◆ Task goal:
Read through the records below and copy each line that uses the word "candle".

◆ Stored data:
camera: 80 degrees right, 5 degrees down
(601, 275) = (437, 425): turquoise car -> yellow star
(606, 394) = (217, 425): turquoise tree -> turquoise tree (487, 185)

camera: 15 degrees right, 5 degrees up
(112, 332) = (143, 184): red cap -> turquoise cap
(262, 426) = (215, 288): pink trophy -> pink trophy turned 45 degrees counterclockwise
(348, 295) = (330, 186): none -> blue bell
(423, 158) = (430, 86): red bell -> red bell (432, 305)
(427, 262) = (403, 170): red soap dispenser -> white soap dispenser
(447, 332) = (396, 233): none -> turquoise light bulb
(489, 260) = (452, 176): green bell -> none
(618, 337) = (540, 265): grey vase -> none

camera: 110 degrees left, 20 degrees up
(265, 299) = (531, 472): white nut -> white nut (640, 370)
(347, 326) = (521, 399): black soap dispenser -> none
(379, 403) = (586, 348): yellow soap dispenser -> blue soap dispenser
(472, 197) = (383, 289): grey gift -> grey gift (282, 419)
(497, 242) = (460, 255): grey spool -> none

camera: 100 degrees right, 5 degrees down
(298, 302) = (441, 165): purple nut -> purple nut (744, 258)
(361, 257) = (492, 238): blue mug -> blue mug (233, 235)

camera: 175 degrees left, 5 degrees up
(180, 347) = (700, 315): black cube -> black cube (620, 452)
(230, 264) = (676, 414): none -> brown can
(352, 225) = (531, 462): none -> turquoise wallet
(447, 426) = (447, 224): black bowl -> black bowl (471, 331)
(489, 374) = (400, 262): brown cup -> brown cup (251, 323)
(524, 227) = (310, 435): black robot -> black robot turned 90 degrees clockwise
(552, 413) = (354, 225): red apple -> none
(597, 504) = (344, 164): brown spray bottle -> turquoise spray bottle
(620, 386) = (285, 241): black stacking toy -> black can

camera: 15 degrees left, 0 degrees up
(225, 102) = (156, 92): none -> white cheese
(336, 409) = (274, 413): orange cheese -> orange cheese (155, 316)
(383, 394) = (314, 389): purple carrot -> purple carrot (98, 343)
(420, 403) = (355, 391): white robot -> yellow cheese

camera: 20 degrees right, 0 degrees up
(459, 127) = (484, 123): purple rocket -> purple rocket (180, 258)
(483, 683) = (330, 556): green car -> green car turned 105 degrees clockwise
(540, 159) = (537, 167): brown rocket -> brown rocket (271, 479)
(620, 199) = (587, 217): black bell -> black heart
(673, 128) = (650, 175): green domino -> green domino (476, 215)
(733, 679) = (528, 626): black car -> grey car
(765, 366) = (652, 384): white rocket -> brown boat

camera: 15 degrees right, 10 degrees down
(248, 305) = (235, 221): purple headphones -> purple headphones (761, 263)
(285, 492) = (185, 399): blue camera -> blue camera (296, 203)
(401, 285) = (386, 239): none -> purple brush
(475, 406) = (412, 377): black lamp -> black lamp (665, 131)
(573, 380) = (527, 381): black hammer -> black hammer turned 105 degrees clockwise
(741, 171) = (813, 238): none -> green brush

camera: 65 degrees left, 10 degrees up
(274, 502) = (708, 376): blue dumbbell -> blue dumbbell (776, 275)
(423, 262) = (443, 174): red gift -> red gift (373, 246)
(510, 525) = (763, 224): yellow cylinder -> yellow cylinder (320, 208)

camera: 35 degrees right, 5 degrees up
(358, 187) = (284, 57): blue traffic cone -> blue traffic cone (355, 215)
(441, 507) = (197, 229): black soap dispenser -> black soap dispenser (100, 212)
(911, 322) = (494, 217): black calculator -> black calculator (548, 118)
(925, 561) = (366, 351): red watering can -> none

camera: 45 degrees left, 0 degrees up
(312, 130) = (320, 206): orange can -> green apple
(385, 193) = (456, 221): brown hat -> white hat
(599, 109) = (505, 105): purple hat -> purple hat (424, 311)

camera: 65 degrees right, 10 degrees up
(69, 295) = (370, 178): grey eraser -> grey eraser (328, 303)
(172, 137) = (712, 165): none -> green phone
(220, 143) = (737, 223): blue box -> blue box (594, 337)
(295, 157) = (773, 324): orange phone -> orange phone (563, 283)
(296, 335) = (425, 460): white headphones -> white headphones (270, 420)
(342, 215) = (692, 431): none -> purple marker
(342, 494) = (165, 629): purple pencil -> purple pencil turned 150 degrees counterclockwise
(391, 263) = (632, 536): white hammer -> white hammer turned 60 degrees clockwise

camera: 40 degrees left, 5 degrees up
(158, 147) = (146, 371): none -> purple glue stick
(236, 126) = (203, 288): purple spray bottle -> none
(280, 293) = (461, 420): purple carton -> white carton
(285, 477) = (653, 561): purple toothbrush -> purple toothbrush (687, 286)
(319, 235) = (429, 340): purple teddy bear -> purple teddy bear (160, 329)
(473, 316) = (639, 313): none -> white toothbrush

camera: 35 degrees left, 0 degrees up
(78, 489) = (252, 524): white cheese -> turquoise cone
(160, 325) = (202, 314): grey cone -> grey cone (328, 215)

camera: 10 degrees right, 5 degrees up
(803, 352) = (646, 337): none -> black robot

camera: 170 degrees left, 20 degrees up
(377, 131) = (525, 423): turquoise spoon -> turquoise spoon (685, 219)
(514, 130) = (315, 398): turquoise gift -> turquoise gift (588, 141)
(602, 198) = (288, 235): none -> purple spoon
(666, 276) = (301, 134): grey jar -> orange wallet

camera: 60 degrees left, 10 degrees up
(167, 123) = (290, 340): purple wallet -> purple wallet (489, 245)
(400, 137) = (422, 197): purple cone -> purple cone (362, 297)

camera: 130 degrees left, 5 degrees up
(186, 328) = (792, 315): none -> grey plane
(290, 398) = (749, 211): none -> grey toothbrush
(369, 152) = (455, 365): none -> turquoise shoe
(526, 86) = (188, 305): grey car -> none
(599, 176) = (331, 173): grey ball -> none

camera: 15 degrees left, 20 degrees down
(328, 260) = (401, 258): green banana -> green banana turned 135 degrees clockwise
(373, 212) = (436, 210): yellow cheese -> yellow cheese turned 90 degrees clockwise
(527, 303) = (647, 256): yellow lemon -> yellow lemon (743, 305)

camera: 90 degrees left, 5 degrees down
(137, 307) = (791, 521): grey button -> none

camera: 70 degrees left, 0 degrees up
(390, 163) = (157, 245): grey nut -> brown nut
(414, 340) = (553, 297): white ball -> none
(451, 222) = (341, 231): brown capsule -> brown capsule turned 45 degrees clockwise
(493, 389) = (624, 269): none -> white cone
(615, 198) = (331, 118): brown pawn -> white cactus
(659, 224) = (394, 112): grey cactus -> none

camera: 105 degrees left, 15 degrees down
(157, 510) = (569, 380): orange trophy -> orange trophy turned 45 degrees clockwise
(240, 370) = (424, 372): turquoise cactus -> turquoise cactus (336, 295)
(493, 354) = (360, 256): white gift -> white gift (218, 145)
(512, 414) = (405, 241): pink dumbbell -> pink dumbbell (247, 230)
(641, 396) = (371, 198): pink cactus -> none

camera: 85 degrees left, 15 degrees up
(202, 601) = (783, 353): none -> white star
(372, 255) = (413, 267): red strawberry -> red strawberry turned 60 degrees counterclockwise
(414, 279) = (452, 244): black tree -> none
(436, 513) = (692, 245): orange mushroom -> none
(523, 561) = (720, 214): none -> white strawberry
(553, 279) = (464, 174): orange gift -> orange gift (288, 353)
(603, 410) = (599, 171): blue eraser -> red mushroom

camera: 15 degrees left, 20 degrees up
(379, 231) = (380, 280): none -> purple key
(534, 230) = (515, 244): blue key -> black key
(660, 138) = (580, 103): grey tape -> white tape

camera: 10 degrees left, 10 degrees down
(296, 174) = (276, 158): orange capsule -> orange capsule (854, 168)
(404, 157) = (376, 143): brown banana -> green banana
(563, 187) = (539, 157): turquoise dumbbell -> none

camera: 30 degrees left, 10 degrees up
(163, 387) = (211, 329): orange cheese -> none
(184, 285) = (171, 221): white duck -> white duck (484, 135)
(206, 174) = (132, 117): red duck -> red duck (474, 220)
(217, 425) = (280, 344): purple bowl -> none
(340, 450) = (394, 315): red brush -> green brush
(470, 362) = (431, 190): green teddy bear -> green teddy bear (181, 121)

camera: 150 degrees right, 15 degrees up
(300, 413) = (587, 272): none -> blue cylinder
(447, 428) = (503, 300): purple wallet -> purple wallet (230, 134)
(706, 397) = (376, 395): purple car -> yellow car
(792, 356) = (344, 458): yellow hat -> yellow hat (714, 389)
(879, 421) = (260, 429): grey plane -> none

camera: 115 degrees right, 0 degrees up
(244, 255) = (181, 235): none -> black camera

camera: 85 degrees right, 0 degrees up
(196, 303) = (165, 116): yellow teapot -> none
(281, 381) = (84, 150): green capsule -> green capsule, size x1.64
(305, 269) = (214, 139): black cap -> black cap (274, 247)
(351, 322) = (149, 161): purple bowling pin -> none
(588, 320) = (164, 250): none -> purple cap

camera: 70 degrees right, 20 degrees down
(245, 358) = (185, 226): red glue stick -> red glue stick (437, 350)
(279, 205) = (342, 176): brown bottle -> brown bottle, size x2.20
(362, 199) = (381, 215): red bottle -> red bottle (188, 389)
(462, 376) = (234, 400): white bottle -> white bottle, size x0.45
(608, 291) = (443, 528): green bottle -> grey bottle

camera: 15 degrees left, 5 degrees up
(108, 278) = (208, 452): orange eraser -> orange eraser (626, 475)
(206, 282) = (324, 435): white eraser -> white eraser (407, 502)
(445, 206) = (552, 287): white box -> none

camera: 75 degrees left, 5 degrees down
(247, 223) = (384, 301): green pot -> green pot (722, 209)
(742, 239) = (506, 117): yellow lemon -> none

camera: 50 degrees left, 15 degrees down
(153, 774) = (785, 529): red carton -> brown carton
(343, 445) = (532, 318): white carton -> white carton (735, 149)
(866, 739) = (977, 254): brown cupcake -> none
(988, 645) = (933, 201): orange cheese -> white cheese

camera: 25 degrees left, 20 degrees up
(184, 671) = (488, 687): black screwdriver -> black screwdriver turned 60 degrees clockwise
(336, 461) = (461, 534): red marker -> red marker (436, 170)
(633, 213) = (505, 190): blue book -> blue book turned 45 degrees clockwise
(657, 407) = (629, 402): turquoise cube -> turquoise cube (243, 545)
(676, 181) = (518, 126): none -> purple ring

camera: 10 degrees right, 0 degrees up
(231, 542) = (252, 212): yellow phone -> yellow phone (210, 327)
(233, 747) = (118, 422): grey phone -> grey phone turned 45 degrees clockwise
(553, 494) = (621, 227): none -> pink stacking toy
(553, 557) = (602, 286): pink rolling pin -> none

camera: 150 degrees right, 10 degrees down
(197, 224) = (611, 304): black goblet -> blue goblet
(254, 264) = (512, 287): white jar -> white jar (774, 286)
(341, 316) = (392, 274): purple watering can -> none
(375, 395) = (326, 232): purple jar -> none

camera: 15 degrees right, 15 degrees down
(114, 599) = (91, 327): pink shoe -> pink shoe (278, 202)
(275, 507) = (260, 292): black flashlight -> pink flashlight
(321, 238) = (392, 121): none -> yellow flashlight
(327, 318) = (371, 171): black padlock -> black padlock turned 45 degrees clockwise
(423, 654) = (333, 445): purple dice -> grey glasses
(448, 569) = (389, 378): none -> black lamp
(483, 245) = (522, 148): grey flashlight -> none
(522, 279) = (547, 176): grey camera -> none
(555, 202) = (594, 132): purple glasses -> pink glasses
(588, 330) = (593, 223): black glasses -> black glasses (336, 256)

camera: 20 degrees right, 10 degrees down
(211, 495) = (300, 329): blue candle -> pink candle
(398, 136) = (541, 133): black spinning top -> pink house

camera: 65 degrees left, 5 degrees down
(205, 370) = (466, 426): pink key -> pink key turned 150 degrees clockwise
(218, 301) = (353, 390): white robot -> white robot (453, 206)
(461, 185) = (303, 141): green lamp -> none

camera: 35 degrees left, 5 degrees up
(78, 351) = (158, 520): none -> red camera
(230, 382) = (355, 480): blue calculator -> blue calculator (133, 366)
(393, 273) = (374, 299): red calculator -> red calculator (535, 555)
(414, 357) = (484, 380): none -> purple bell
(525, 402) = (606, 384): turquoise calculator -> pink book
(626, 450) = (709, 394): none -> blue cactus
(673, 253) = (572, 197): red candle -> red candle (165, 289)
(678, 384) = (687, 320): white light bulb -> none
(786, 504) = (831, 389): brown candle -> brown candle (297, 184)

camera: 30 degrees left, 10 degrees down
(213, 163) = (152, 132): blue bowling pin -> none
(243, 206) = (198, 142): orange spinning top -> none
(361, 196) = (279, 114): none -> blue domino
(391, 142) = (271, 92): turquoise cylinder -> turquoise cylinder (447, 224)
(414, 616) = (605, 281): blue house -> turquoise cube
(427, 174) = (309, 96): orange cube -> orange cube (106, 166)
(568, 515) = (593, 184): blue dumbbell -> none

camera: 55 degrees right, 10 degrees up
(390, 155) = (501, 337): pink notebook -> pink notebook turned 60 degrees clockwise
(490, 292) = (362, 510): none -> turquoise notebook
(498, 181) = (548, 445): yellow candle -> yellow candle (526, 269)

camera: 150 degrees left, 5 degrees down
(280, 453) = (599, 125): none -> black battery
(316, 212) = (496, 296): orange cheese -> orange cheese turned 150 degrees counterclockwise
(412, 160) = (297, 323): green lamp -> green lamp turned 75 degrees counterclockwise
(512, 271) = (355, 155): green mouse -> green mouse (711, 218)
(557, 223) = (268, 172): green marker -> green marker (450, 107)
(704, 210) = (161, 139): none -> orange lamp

◆ Written answer:
(211, 495) = (300, 329): blue candle -> pink candle
(673, 253) = (572, 197): red candle -> red candle (165, 289)
(786, 504) = (831, 389): brown candle -> brown candle (297, 184)
(498, 181) = (548, 445): yellow candle -> yellow candle (526, 269)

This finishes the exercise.